• What you are asked to do: A verbatim restatement of the data, free of pictures, is what you should output.

• Collected data:
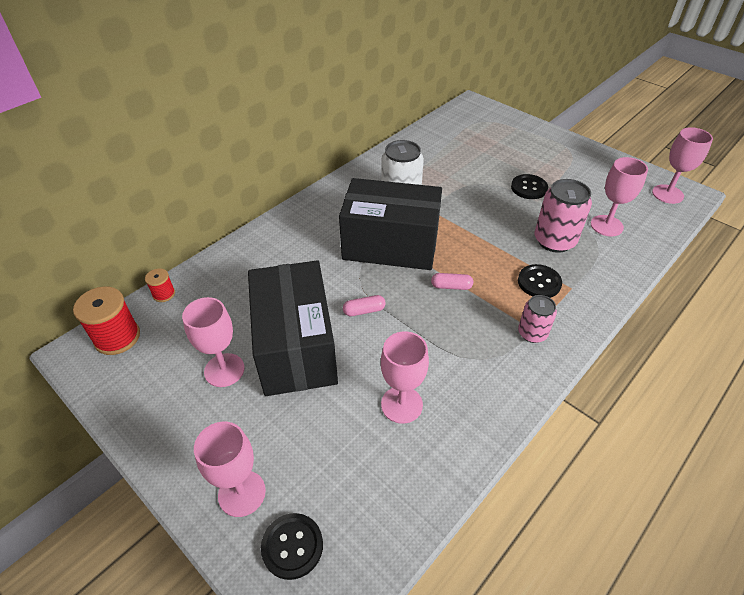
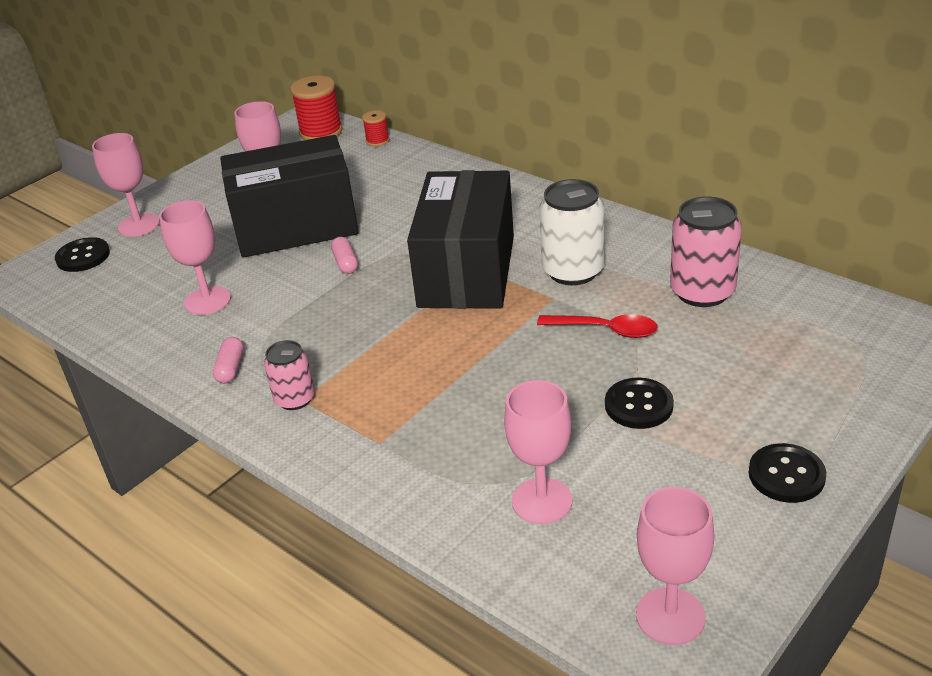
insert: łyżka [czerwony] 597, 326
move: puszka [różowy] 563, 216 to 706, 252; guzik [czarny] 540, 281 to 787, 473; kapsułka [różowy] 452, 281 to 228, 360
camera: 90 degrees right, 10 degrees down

• Your solution:
insert: łyżka [czerwony] 597, 326
move: puszka [różowy] 563, 216 to 706, 252; guzik [czarny] 540, 281 to 787, 473; kapsułka [różowy] 452, 281 to 228, 360
camera: 90 degrees right, 10 degrees down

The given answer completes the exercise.